• Data excerpts:

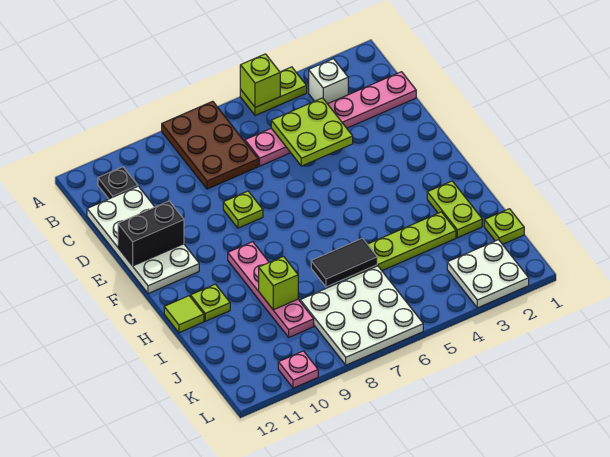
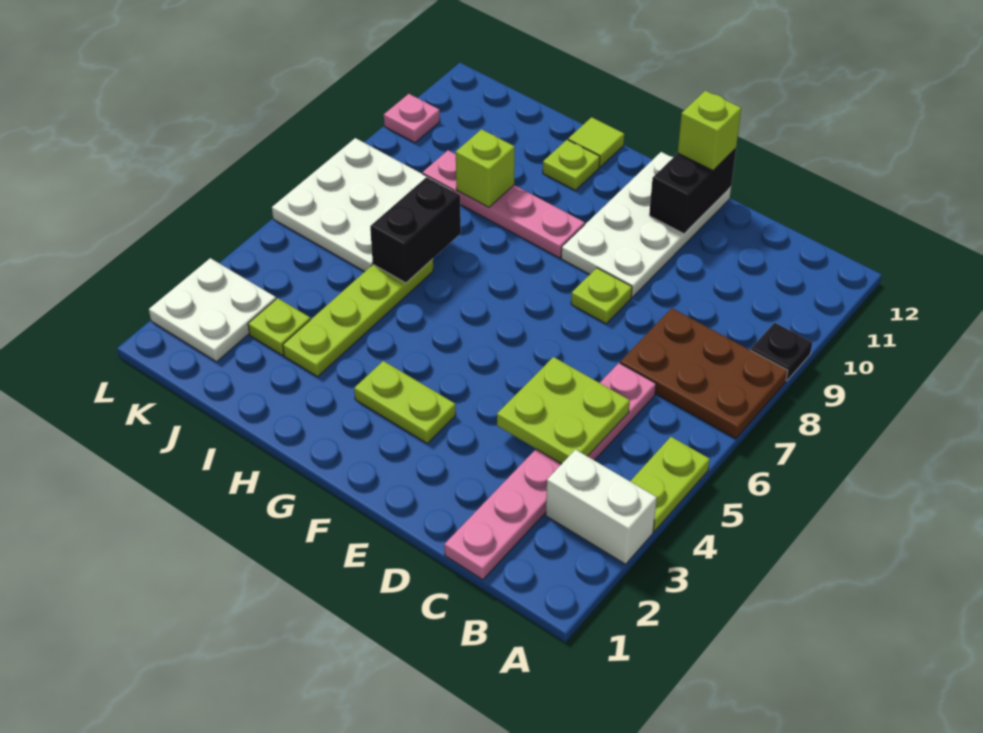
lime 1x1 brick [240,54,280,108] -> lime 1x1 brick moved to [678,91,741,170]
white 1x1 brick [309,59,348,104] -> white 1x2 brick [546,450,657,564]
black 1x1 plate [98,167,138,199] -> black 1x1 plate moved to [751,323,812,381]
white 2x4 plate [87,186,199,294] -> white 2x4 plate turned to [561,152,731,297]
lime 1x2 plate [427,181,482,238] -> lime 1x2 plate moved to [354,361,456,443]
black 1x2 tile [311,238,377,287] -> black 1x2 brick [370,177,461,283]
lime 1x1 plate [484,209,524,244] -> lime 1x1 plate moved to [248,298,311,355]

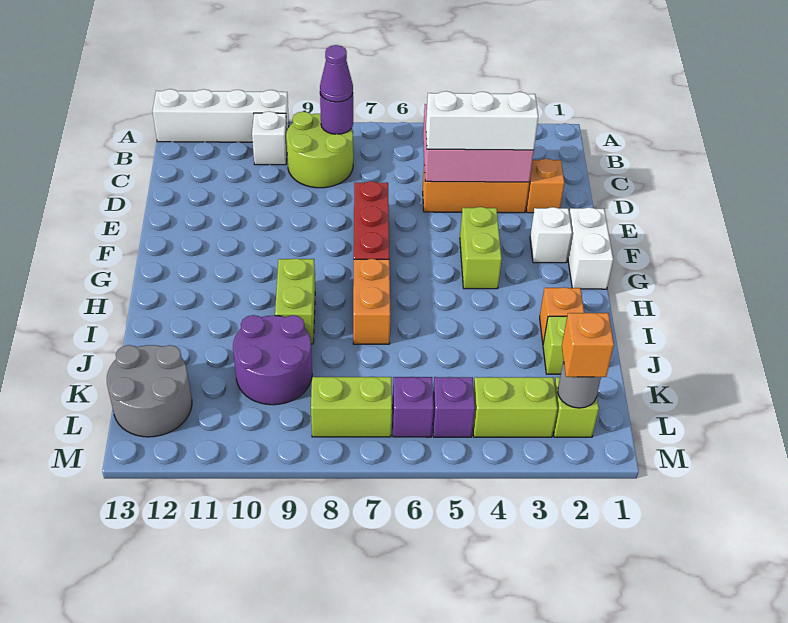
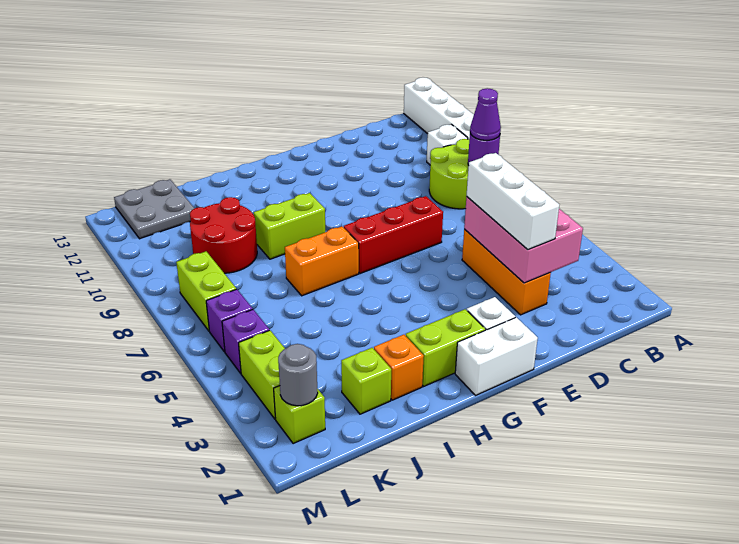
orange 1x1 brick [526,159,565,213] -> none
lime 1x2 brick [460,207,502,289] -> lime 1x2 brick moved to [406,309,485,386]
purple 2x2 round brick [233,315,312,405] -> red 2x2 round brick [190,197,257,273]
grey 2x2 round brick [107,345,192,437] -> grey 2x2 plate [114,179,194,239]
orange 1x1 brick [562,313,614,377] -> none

• Work required:
Every entry above should be given again exactly, with no images included.

• Task result:
lime 1x1 brick [240,54,280,108] -> lime 1x1 brick moved to [678,91,741,170]
white 1x1 brick [309,59,348,104] -> white 1x2 brick [546,450,657,564]
black 1x1 plate [98,167,138,199] -> black 1x1 plate moved to [751,323,812,381]
white 2x4 plate [87,186,199,294] -> white 2x4 plate turned to [561,152,731,297]
lime 1x2 plate [427,181,482,238] -> lime 1x2 plate moved to [354,361,456,443]
black 1x2 tile [311,238,377,287] -> black 1x2 brick [370,177,461,283]
lime 1x1 plate [484,209,524,244] -> lime 1x1 plate moved to [248,298,311,355]

orange 1x1 brick [526,159,565,213] -> none
lime 1x2 brick [460,207,502,289] -> lime 1x2 brick moved to [406,309,485,386]
purple 2x2 round brick [233,315,312,405] -> red 2x2 round brick [190,197,257,273]
grey 2x2 round brick [107,345,192,437] -> grey 2x2 plate [114,179,194,239]
orange 1x1 brick [562,313,614,377] -> none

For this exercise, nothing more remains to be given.